(Work instructions) Return the lines of the data below exactly. Start at the first and end with the line containing "brown hexagon at".

(Entries provided)
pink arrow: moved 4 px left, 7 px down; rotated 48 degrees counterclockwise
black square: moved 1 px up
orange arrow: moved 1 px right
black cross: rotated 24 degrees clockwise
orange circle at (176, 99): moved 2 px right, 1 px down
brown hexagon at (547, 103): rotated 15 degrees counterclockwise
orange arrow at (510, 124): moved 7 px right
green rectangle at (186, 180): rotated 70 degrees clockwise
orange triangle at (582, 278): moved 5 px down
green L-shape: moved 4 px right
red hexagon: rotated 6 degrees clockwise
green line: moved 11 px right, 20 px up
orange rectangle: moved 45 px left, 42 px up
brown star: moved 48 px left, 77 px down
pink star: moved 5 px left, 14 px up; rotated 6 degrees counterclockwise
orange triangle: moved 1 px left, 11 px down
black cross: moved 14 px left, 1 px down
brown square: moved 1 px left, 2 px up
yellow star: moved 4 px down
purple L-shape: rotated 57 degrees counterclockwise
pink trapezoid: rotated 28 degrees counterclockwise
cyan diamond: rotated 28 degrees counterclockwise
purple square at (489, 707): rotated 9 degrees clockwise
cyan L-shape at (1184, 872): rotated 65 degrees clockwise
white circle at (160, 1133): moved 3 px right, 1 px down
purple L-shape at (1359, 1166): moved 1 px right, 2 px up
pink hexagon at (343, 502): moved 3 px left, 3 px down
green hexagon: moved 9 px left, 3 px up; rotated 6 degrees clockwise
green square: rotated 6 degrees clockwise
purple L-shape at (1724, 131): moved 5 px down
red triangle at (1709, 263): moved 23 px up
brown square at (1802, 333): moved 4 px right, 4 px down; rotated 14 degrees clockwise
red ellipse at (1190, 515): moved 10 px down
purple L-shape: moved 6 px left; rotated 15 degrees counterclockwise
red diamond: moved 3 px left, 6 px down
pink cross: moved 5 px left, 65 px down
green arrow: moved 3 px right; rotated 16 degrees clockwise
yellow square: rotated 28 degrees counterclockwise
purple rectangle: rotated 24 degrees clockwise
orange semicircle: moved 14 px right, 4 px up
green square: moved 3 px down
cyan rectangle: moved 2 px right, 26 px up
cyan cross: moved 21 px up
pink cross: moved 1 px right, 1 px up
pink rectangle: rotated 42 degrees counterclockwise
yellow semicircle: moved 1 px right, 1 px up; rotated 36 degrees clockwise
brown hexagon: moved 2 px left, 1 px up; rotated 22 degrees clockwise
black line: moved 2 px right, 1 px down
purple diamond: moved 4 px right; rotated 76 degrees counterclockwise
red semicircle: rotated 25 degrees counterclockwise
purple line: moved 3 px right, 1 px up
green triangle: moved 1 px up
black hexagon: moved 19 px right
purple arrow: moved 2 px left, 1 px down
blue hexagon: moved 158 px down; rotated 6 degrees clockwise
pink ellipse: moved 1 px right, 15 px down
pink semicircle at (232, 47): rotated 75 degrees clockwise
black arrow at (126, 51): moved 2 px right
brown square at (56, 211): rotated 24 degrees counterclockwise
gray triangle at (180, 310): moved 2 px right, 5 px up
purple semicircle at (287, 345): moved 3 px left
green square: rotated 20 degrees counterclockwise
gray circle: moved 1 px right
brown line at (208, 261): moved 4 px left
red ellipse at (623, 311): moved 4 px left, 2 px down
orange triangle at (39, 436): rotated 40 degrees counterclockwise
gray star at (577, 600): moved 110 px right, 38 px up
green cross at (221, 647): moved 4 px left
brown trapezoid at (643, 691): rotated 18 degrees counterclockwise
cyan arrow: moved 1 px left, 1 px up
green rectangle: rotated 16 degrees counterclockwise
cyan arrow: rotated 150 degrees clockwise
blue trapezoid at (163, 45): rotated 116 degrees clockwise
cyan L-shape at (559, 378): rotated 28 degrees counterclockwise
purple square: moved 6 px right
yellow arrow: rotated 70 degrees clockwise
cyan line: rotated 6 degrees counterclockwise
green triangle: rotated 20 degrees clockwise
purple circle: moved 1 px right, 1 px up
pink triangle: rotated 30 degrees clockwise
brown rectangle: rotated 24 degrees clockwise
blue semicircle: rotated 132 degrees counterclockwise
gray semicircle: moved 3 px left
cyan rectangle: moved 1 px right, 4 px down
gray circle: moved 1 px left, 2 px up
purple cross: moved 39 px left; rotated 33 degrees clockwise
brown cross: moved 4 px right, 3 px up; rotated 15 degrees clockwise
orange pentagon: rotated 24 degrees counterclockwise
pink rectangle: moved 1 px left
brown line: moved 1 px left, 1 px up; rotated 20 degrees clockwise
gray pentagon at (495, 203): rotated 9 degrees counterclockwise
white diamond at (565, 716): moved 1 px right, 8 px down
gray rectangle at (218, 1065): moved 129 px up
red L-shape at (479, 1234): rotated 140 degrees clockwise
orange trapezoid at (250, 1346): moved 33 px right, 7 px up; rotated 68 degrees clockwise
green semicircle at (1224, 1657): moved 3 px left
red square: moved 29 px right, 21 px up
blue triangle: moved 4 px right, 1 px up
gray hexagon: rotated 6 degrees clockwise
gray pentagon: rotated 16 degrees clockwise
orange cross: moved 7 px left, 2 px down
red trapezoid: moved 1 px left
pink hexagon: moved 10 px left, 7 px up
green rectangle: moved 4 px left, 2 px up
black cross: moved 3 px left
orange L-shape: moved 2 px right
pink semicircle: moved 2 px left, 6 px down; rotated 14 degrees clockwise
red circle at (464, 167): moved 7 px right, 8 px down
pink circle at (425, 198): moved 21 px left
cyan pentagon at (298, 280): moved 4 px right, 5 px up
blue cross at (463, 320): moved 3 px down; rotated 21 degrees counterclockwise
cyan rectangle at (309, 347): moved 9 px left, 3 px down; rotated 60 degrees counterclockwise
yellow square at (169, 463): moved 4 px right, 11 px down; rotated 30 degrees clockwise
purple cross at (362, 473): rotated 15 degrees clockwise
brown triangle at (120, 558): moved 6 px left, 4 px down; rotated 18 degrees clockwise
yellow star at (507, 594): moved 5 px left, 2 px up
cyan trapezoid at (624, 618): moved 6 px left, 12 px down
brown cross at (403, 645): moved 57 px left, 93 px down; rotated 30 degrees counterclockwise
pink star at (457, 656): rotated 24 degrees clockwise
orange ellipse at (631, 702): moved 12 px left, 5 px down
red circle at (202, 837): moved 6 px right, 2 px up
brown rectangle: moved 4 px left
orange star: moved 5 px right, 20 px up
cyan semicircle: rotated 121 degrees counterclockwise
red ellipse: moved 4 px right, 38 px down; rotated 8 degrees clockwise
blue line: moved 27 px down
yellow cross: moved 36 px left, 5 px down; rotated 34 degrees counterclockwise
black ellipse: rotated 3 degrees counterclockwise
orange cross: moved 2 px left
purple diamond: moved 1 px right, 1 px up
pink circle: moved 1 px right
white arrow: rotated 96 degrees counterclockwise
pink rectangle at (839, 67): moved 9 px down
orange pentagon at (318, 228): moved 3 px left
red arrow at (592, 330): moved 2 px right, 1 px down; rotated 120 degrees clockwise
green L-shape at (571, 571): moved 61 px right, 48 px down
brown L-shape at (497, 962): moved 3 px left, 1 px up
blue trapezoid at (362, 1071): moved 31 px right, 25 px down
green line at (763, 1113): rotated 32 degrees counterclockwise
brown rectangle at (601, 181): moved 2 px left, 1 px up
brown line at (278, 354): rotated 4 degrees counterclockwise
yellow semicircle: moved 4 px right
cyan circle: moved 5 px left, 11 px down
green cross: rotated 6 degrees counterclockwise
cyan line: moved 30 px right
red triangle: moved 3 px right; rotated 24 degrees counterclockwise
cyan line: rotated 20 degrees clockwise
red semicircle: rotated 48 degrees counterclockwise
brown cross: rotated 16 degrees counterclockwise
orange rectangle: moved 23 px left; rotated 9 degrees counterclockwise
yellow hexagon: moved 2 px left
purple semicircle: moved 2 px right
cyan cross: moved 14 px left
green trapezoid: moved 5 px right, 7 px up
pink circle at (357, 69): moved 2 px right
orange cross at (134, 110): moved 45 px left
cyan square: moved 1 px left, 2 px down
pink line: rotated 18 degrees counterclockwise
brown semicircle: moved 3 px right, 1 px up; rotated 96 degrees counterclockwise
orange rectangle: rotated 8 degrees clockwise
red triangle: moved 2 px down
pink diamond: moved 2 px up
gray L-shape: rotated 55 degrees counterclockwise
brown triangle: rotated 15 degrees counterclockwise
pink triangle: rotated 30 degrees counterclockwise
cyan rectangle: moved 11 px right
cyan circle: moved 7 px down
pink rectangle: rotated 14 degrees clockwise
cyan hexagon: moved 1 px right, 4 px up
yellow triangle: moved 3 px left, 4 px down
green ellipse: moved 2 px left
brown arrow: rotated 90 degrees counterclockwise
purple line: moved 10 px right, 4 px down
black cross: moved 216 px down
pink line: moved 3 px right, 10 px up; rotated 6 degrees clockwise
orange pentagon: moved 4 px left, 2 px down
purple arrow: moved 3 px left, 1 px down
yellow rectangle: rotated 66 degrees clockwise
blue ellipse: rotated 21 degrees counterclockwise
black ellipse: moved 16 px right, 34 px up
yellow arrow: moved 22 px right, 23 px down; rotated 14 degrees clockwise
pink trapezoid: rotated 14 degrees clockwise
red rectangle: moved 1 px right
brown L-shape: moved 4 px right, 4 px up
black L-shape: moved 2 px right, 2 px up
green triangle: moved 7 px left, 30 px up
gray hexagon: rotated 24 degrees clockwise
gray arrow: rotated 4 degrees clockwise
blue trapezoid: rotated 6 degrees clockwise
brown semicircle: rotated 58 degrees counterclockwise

(Exercise response)
pink arrow: moved 4 px left, 7 px down; rotated 48 degrees counterclockwise
black square: moved 1 px up
orange arrow: moved 1 px right
black cross: rotated 24 degrees clockwise
orange circle at (176, 99): moved 2 px right, 1 px down
brown hexagon at (547, 103): rotated 15 degrees counterclockwise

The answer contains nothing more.